▶ INSTRUCTIONS TO FOLLOW
Search the material for the string "degrees", then return every line where it is found.

▶ COLLECTED MATERIAL

────────

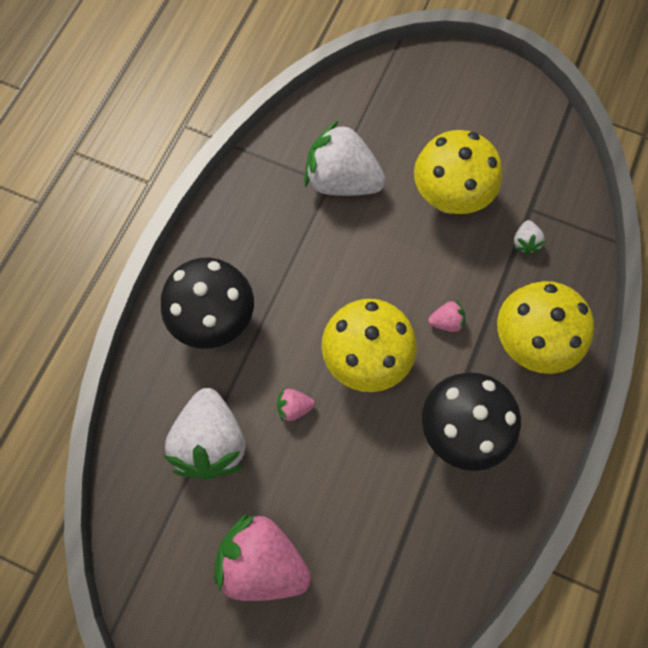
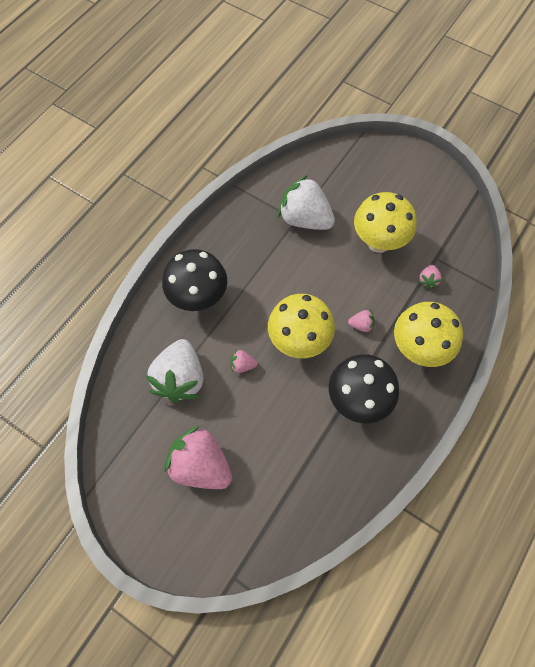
camera: 10 degrees right, 5 degrees down
(525, 242) = (428, 280): white strawberry -> pink strawberry

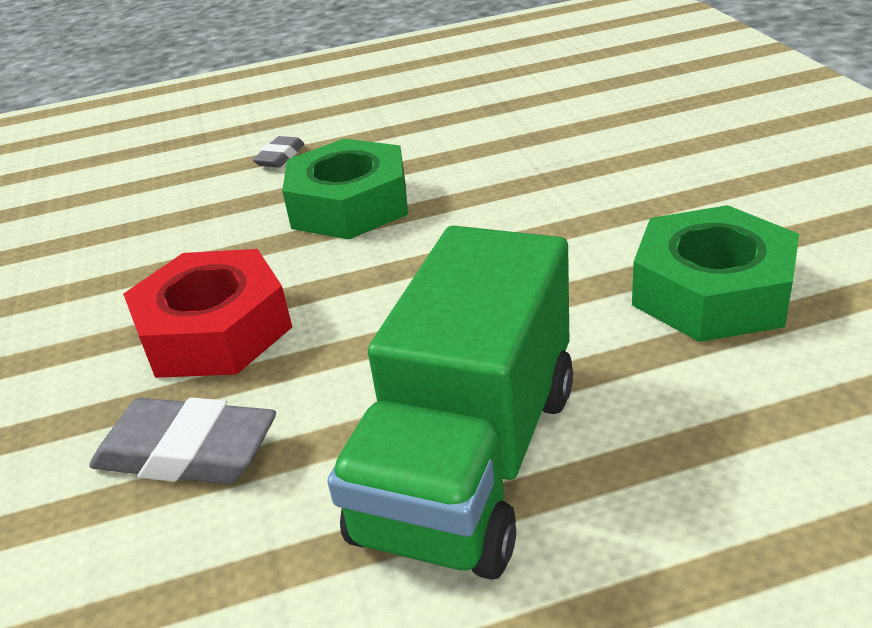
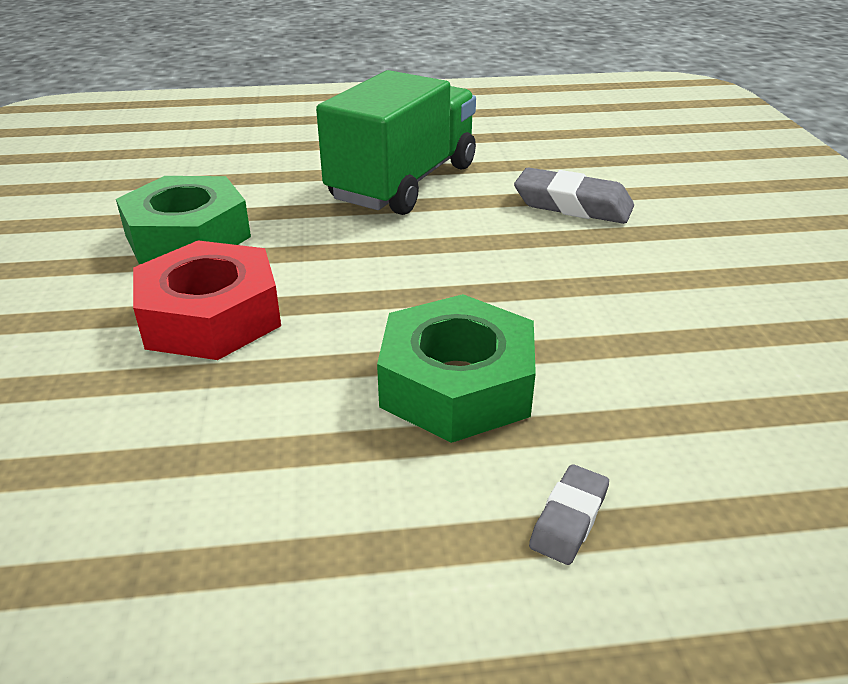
camera: 175 degrees left, 0 degrees up
(215, 330) = (581, 270): red nut -> red nut (211, 316)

────────

▶ OUTPUT BELOW
camera: 10 degrees right, 5 degrees down
camera: 175 degrees left, 0 degrees up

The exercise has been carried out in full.